ABOUT THIS EXERCISE: Each line of the listing below that includes "zener" should be reported.

┄┄┄┄┄┄┄┄┄┄┄┄┄┄┄┄┄┄┄┄

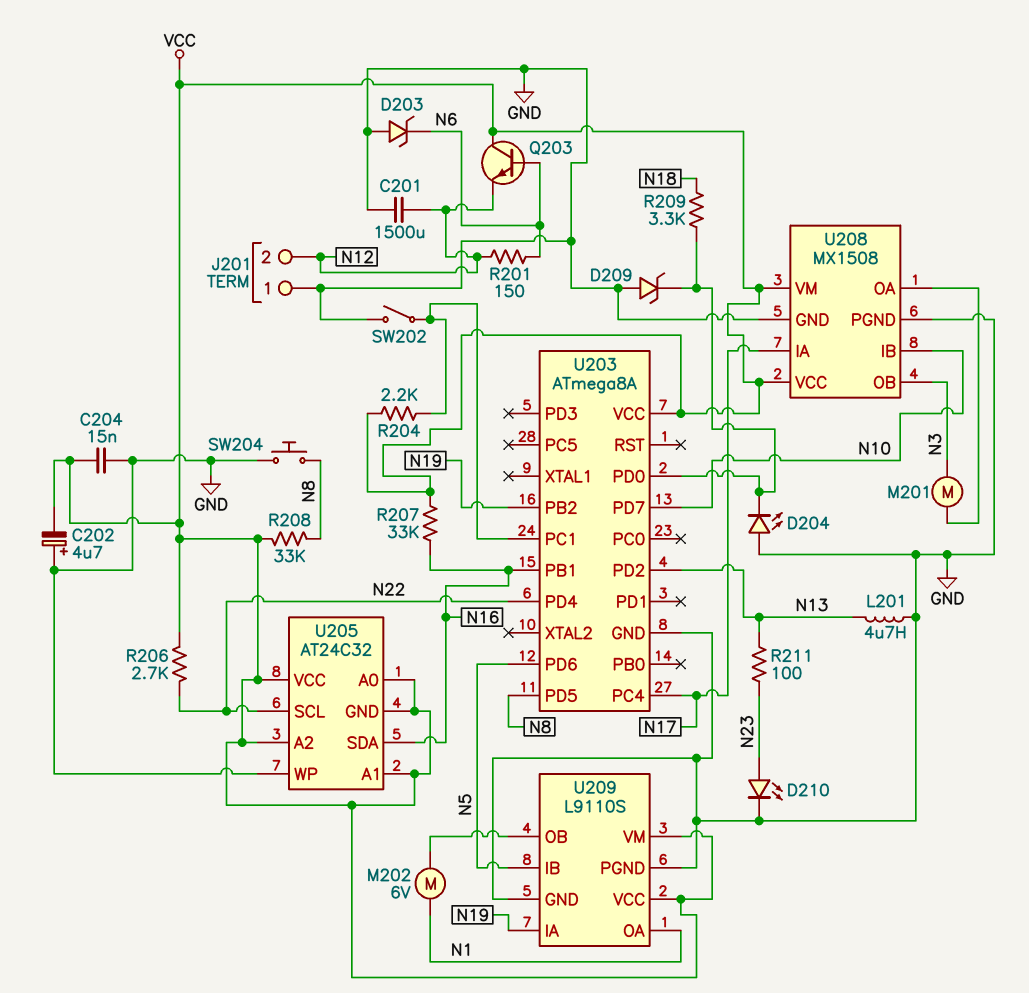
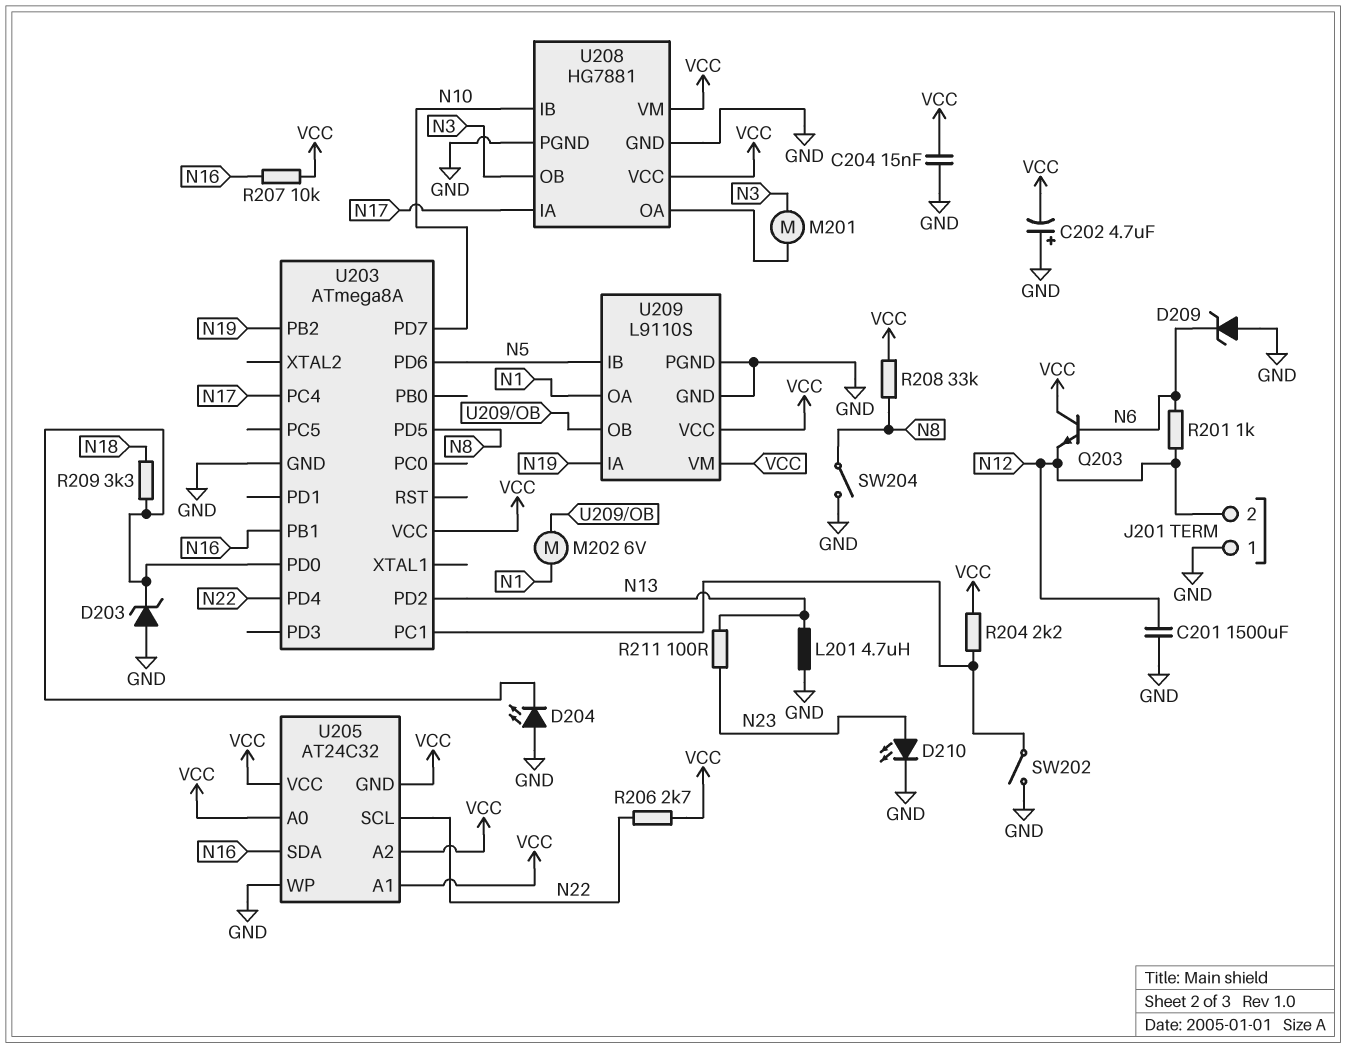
D203: zener (A GND, K N6) -> zener (A GND, K U203/PD0)
D209: zener (A GND, K U203/PD0) -> zener (A GND, K N6)
R201: 150 (N6, N12) -> 1k (N6, N12)
R207: 33k (N16, VCC) -> 10k (N16, VCC)
SW204: button (GND, N8) -> switch (GND, N8)
U208: MX1508 -> HG7881

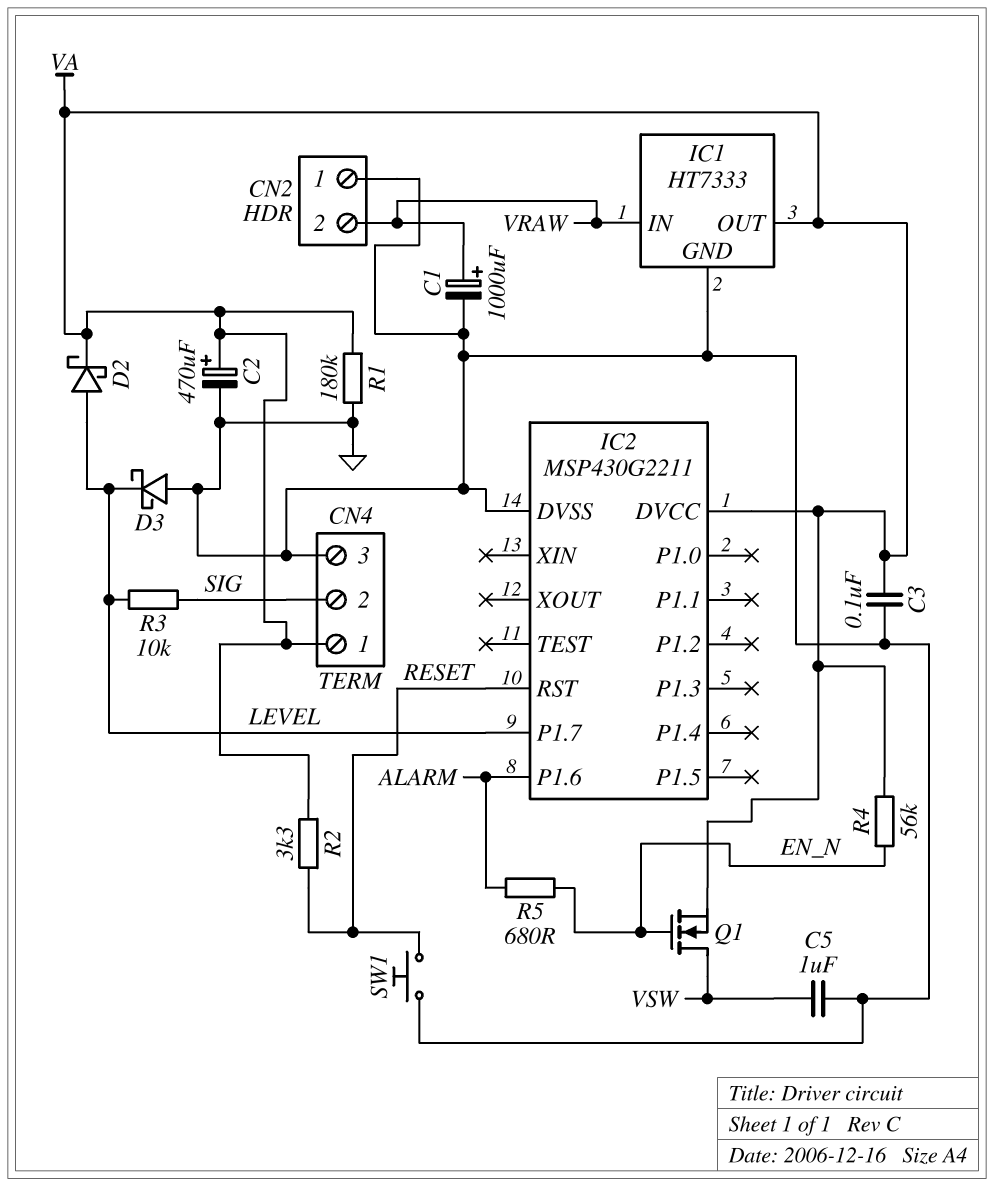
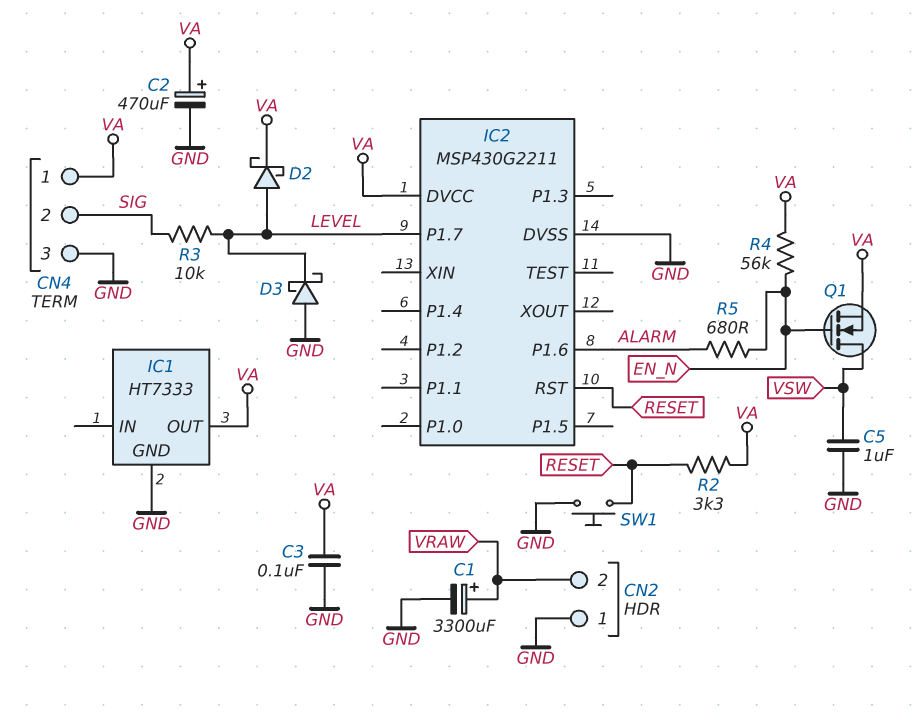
C1: 1000uF (plus VRAW, minus GND) -> 3300uF (plus VRAW, minus GND)
IC1 pin IN: VRAW -> none
R1: 180k (GND, VA) -> none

┄┄┄┄┄┄┄┄┄┄┄┄┄┄┄┄┄┄┄┄

RESPONSE TO THIS TASK:
D203: zener (A GND, K N6) -> zener (A GND, K U203/PD0)
D209: zener (A GND, K U203/PD0) -> zener (A GND, K N6)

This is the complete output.